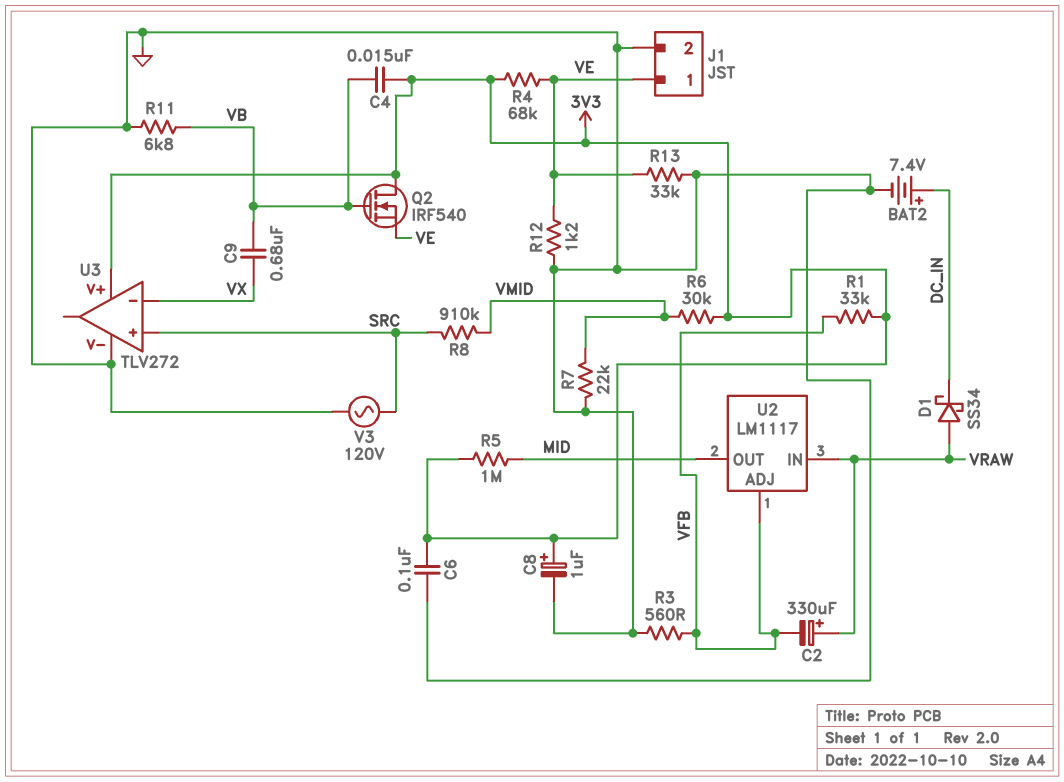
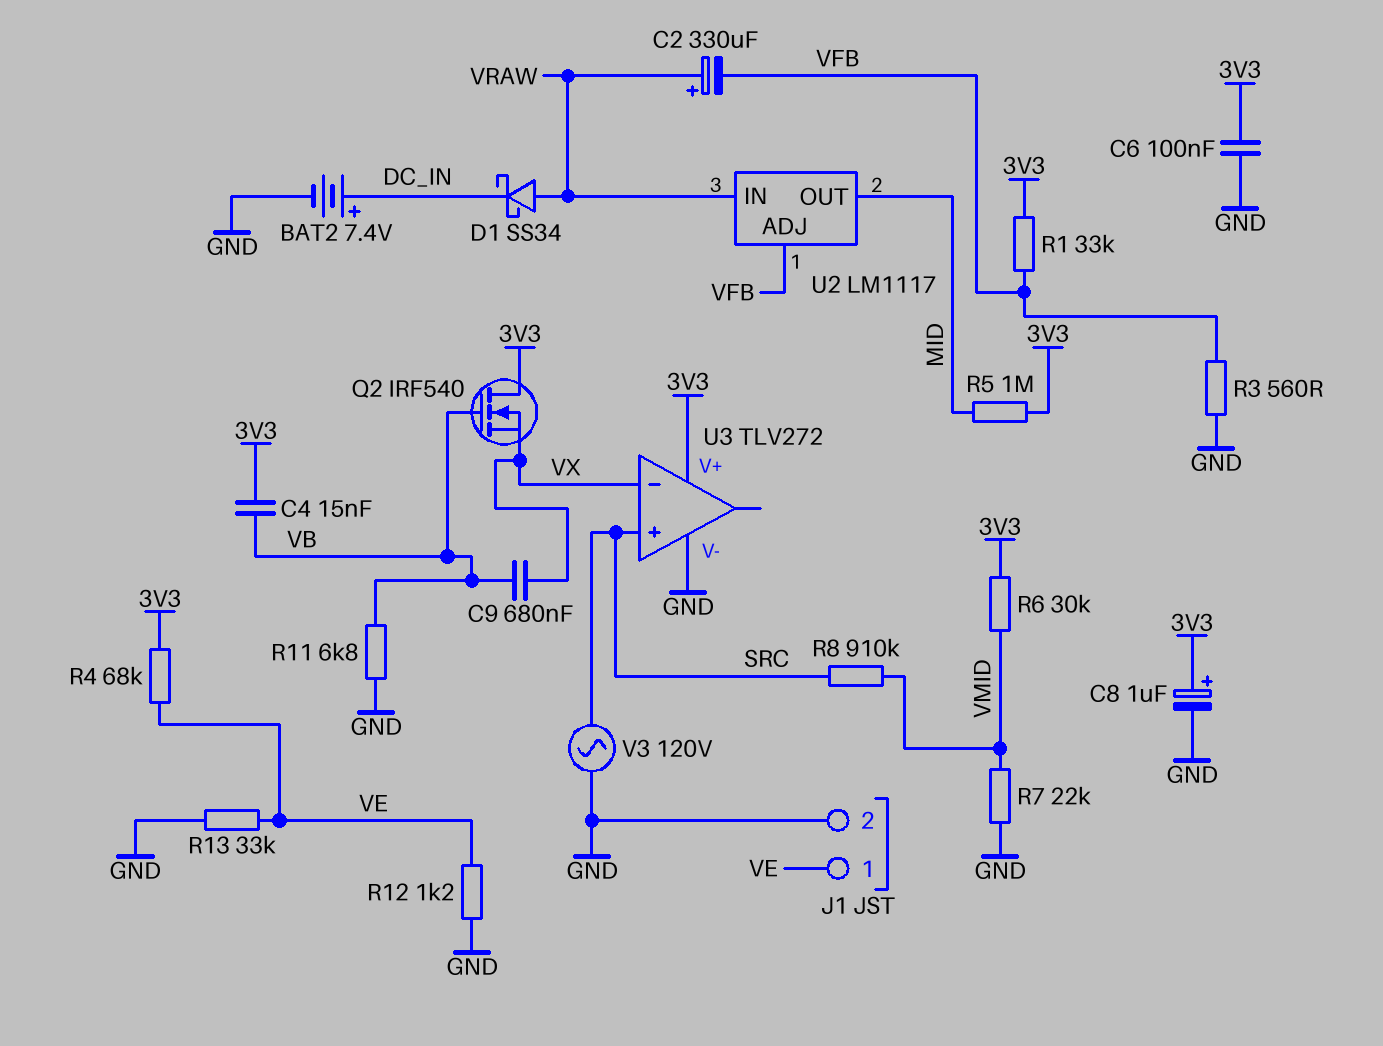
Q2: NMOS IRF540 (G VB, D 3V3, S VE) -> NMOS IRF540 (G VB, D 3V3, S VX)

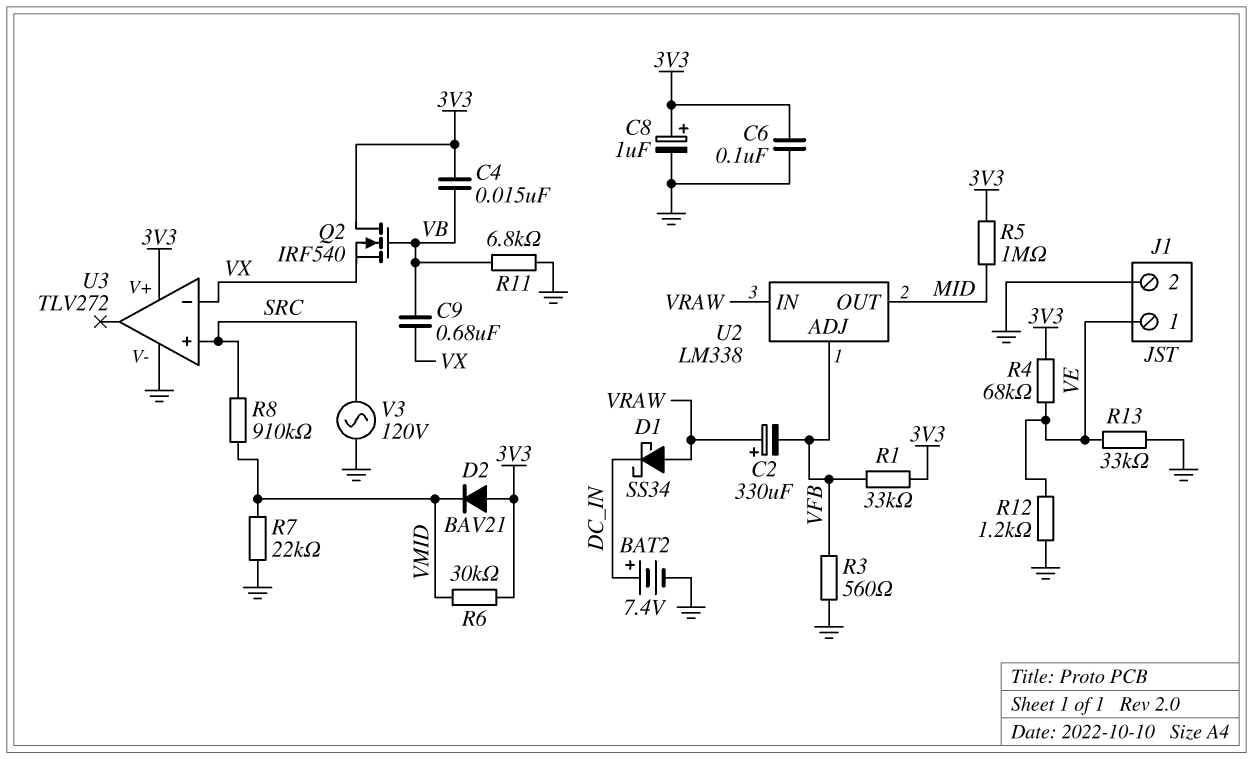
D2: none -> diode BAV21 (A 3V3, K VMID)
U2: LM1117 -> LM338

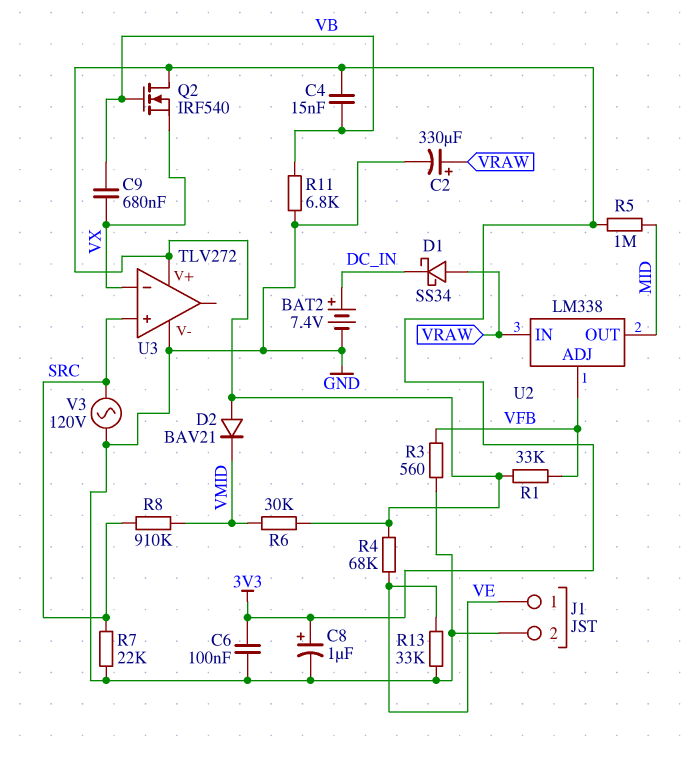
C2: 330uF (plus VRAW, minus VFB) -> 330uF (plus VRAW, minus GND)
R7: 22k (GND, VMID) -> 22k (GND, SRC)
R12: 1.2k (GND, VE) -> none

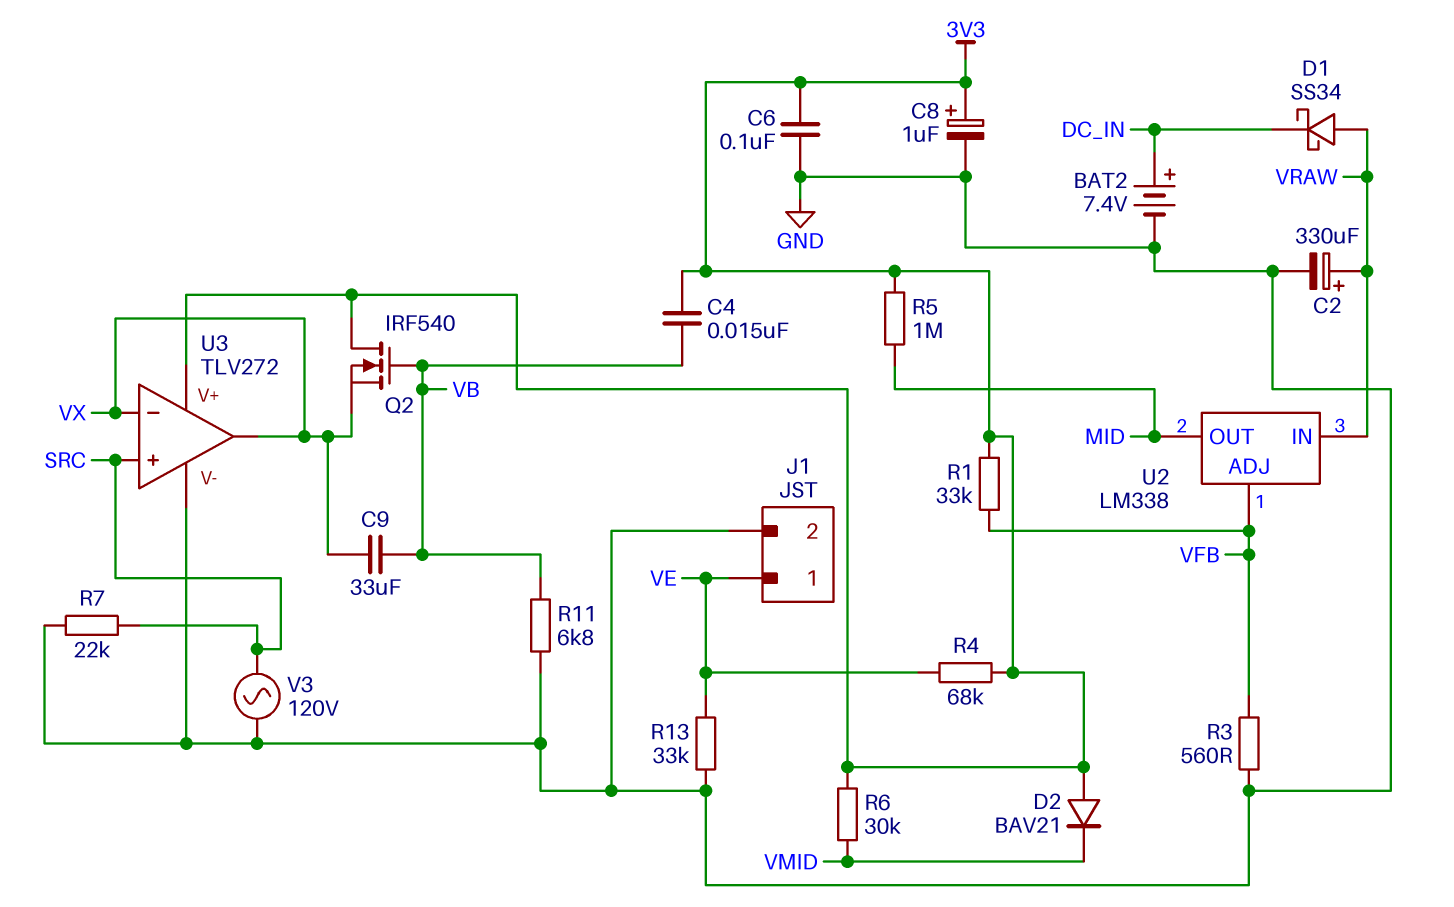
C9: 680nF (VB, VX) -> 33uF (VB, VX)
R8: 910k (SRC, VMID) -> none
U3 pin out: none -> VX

• • •

* TASK TO CARRY OUT: Looking at the entries above, work out how many lines contain the word "VMID", then reply with only that figure.

* ANSWER TO THIS EXERCISE: 3